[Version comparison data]
Segment Open

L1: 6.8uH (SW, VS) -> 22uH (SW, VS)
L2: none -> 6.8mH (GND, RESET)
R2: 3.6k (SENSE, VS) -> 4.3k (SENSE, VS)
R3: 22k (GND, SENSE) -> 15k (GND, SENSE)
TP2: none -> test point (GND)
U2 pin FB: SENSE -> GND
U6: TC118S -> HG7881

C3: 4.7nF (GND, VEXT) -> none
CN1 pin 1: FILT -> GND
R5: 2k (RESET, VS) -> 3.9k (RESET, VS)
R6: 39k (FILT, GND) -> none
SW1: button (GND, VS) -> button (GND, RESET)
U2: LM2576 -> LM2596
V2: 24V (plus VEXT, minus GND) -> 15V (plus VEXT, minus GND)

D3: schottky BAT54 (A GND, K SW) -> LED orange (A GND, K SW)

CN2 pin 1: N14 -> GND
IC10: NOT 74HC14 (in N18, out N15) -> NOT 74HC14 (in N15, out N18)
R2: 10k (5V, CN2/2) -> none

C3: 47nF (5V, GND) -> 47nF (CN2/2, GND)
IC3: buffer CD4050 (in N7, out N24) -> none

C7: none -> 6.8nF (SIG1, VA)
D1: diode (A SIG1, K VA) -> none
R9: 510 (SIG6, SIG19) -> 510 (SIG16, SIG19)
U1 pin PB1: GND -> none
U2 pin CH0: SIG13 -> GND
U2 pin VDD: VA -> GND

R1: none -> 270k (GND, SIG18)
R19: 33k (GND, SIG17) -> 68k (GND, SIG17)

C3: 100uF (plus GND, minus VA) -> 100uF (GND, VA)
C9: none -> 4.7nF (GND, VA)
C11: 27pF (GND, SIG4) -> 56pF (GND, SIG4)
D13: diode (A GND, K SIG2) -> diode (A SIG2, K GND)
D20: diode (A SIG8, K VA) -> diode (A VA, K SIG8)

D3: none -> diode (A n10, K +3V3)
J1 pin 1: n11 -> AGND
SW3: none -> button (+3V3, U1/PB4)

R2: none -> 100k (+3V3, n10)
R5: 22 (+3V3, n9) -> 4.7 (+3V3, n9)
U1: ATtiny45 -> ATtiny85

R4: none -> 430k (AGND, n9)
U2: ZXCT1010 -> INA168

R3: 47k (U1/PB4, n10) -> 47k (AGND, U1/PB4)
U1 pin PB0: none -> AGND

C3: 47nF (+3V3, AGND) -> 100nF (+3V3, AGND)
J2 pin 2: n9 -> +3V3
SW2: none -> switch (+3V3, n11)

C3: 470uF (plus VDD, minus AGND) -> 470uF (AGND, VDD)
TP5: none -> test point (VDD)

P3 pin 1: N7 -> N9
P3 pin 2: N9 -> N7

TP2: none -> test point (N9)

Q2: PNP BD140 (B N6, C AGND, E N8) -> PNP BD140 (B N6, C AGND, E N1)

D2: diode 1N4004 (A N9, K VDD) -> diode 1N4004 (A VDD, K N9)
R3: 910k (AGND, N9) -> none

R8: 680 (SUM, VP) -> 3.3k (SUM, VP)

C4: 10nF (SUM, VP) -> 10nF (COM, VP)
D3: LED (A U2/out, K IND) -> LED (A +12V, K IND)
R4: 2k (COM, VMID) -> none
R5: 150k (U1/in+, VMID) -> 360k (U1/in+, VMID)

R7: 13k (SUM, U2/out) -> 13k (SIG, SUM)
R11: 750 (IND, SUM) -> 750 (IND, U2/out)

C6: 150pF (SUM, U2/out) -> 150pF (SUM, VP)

Segment Closed

About this task: In the records above, find every line containing the word "AGND" and show it.

The completed task:
J1 pin 1: n11 -> AGND
R4: none -> 430k (AGND, n9)
R3: 47k (U1/PB4, n10) -> 47k (AGND, U1/PB4)
U1 pin PB0: none -> AGND
C3: 47nF (+3V3, AGND) -> 100nF (+3V3, AGND)
C3: 470uF (plus VDD, minus AGND) -> 470uF (AGND, VDD)
Q2: PNP BD140 (B N6, C AGND, E N8) -> PNP BD140 (B N6, C AGND, E N1)
R3: 910k (AGND, N9) -> none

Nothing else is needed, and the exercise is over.